## PROBLEM STATEMENT
Pick out and copy every line below that has the word "none".

##### RECORDS TO PROCESS

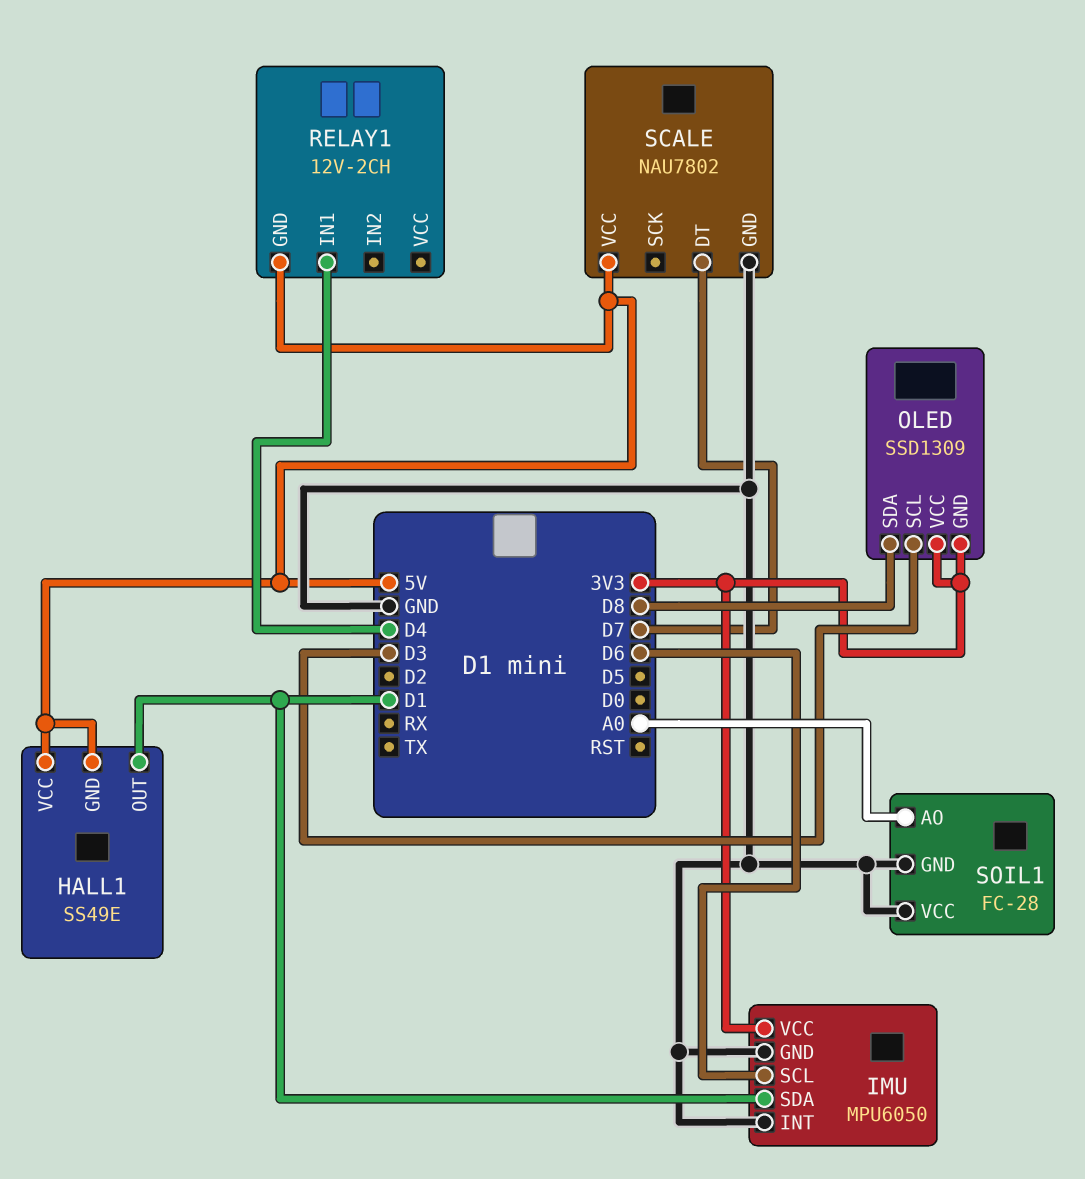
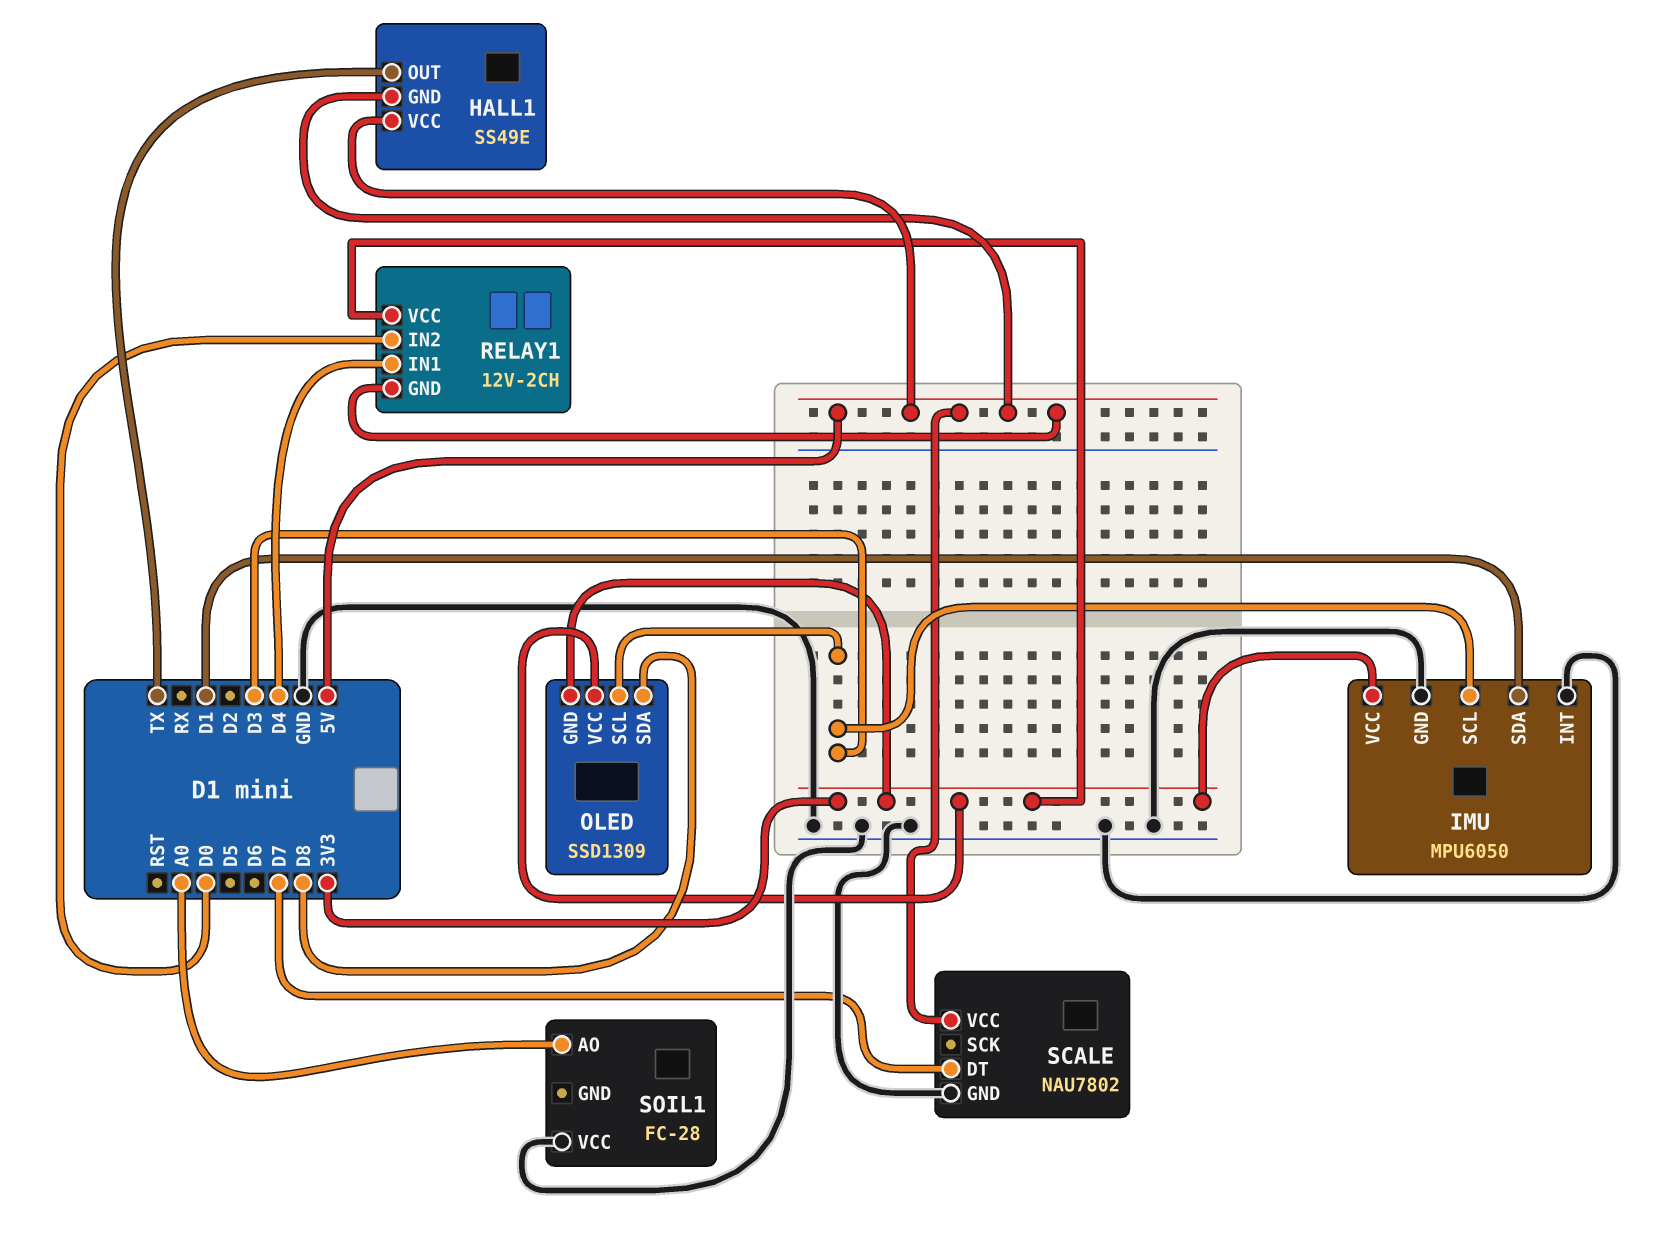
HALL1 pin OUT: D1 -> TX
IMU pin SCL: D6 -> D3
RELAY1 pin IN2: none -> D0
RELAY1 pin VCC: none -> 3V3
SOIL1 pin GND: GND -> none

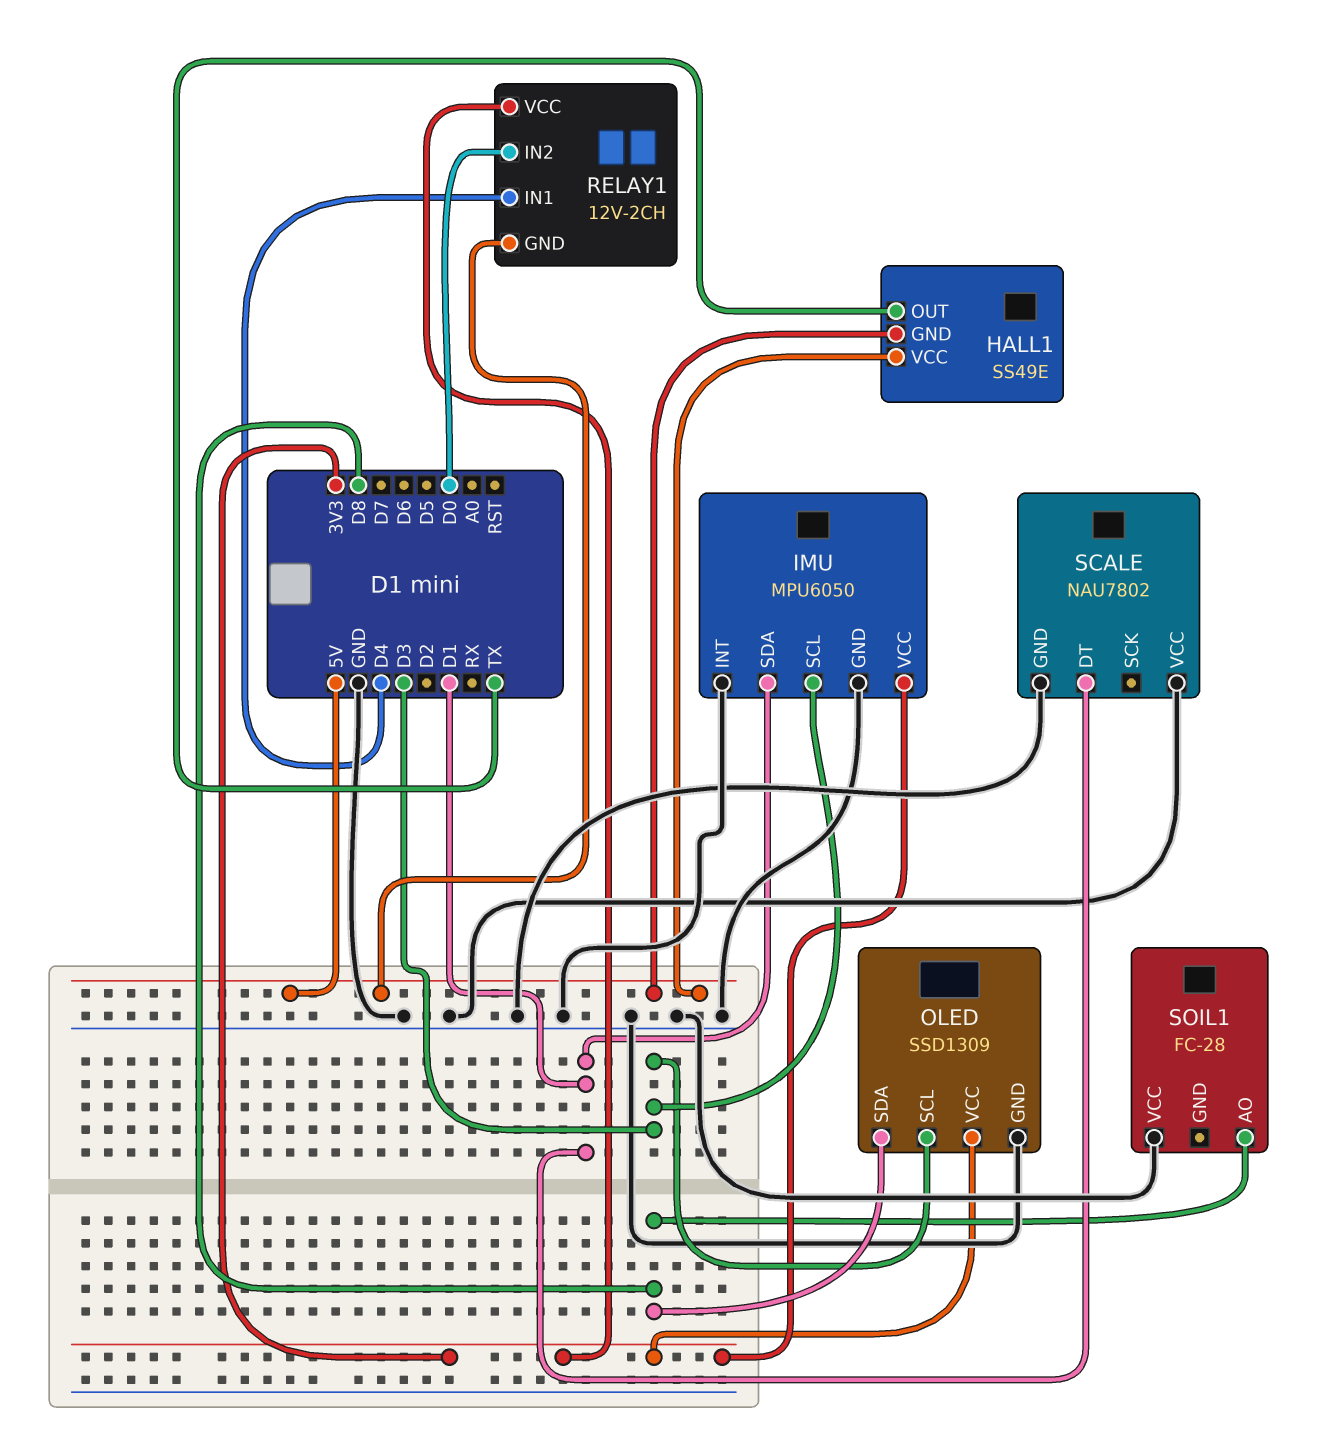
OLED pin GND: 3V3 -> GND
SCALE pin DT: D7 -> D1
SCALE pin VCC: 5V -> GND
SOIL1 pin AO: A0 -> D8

##########

## SOLUTION TO THIS PROBLEM
RELAY1 pin IN2: none -> D0
RELAY1 pin VCC: none -> 3V3
SOIL1 pin GND: GND -> none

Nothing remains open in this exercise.